EXERCISE REQUIREMENTS:
Would you repeat the data below exactly, taking out the images?

[RECORDS SHOWN — start]

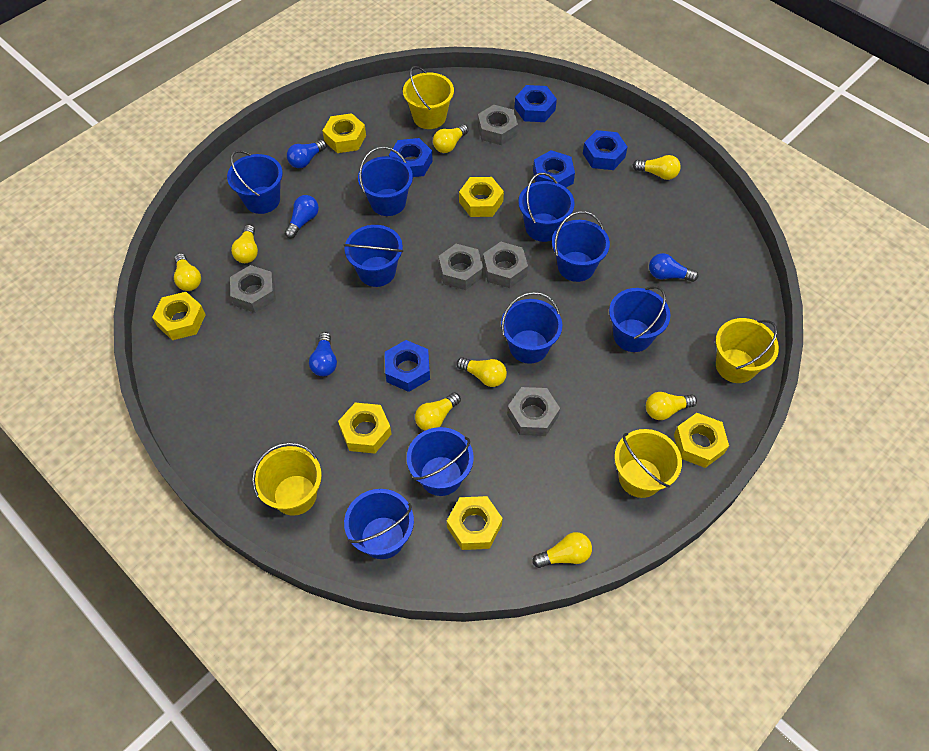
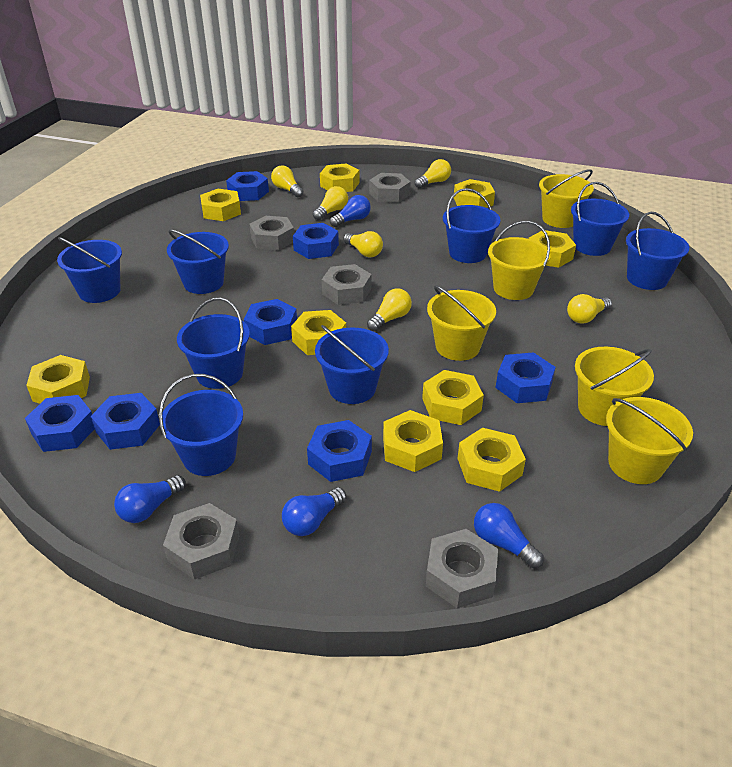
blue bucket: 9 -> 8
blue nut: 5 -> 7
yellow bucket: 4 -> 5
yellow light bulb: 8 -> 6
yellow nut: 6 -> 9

[RECORDS SHOWN — finish]

SOLUTION:
blue bucket: 9 -> 8
blue nut: 5 -> 7
yellow bucket: 4 -> 5
yellow light bulb: 8 -> 6
yellow nut: 6 -> 9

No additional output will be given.